Search the data for the string "degrees" and copy each line where it turns up.

=== Data supplied ===

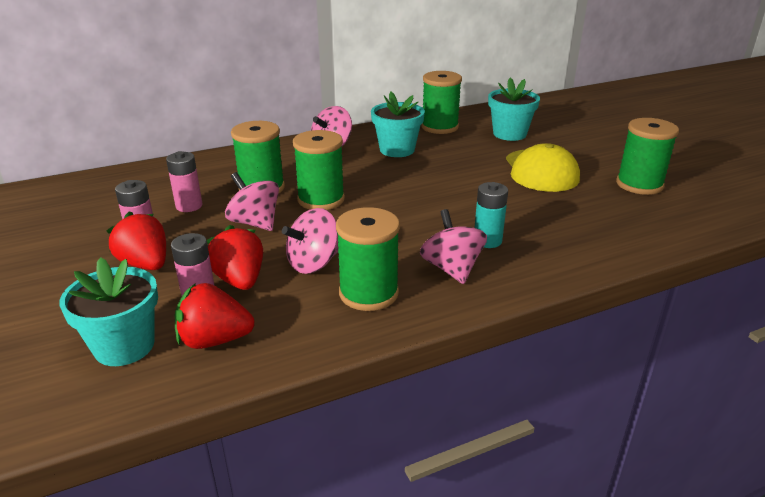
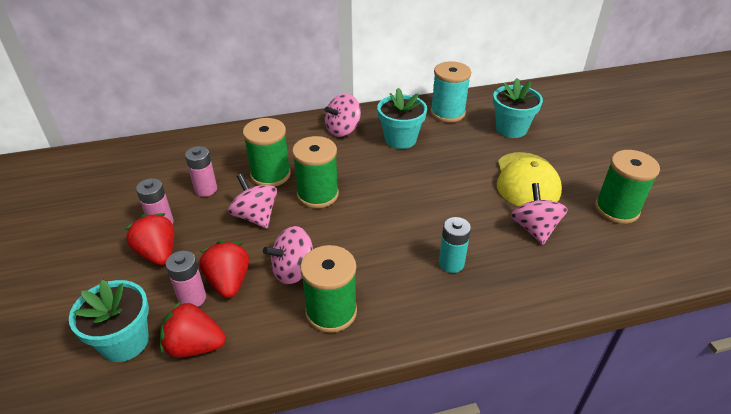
camera: 10 degrees right, 10 degrees up
pink spinning top [420,209,487,284] -> pink spinning top moved to [511,183,568,245]
green spool [421,71,462,134] -> turquoise spool [430,61,471,122]

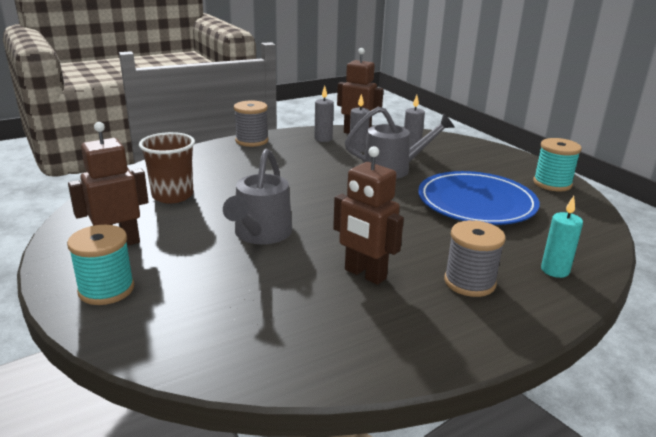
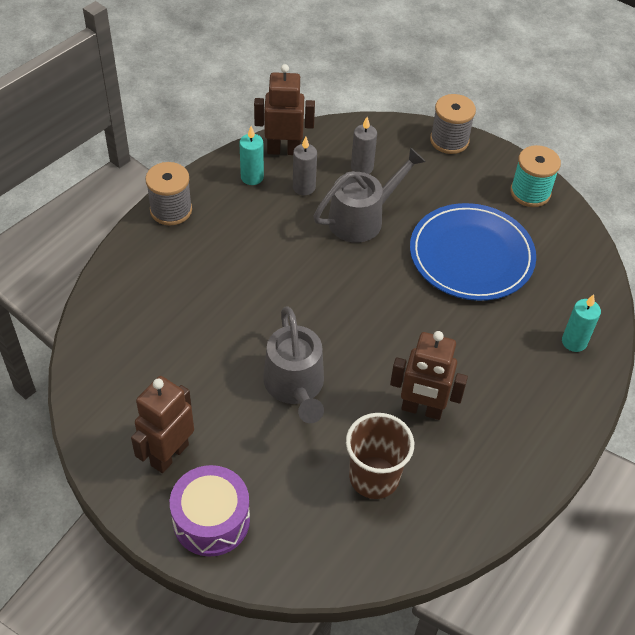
camera: 25 degrees left, 25 degrees up
turquoise spool [67,225,134,305] -> purple drum [170,465,250,557]
brown cup [139,132,195,204] -> brown cup moved to [346,413,414,499]
grey candle [314,86,334,142] -> turquoise candle [239,126,264,185]
grey spool [444,220,505,297] -> grey spool moved to [430,94,476,154]

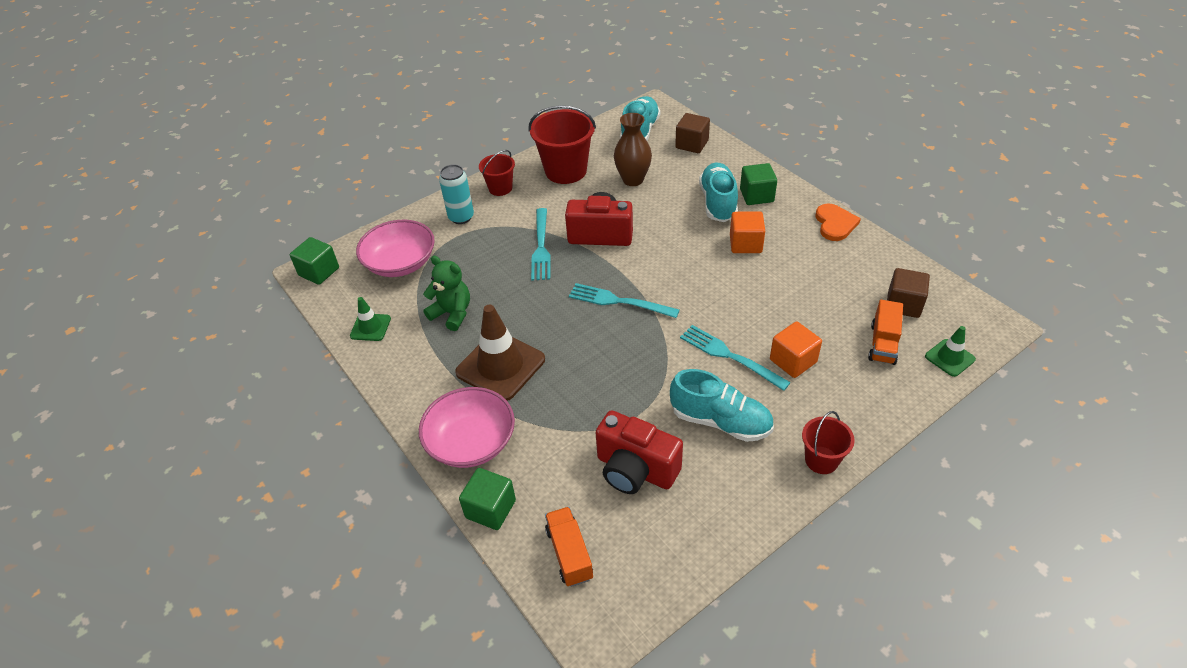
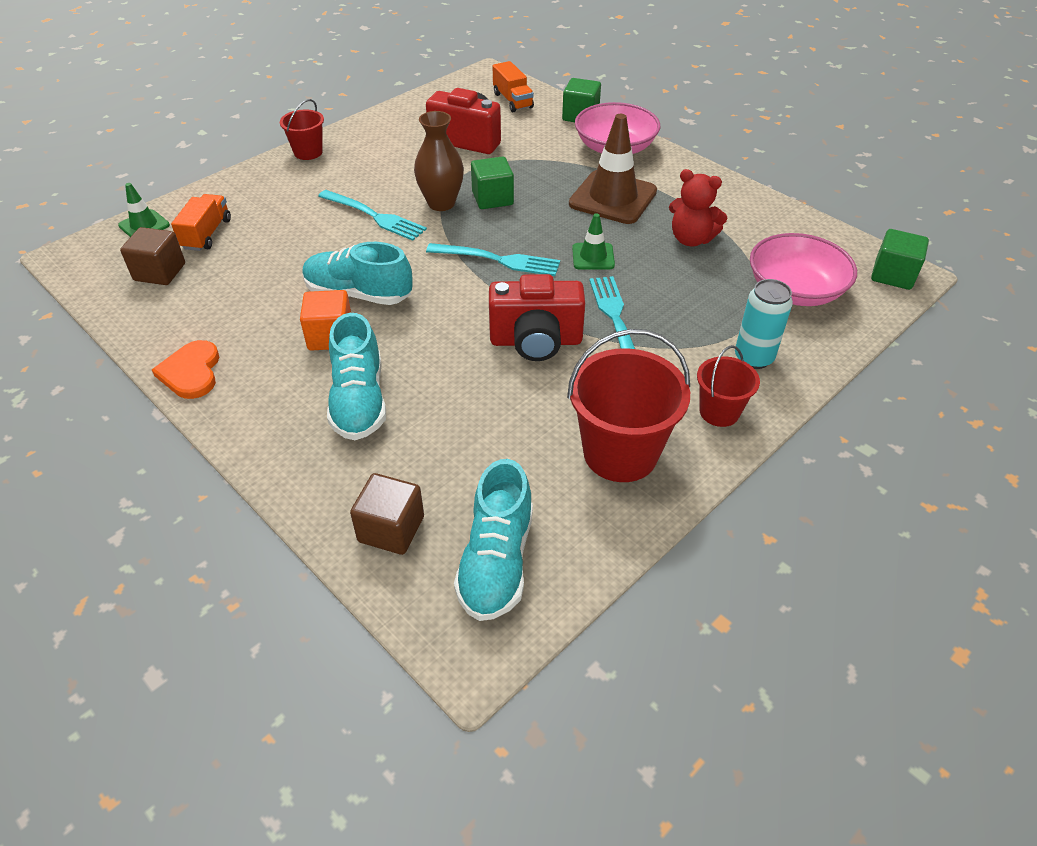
camera: 170 degrees right, 0 degrees up
green traffic cone [350,297,391,341] -> green traffic cone moved to [572,213,615,270]
green teddy bear [423,256,470,331] -> red teddy bear [669,169,727,246]
brown vase [614,113,652,186] -> brown vase moved to [414,111,464,211]
turquoise shoe [670,369,774,442] -> turquoise shoe moved to [302,242,413,305]
green cube [740,163,777,205] -> green cube moved to [471,156,514,209]
orange cube [770,321,822,378] -> none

===

* [Reply to the exercise]:
camera: 10 degrees right, 10 degrees up
camera: 25 degrees left, 25 degrees up
camera: 170 degrees right, 0 degrees up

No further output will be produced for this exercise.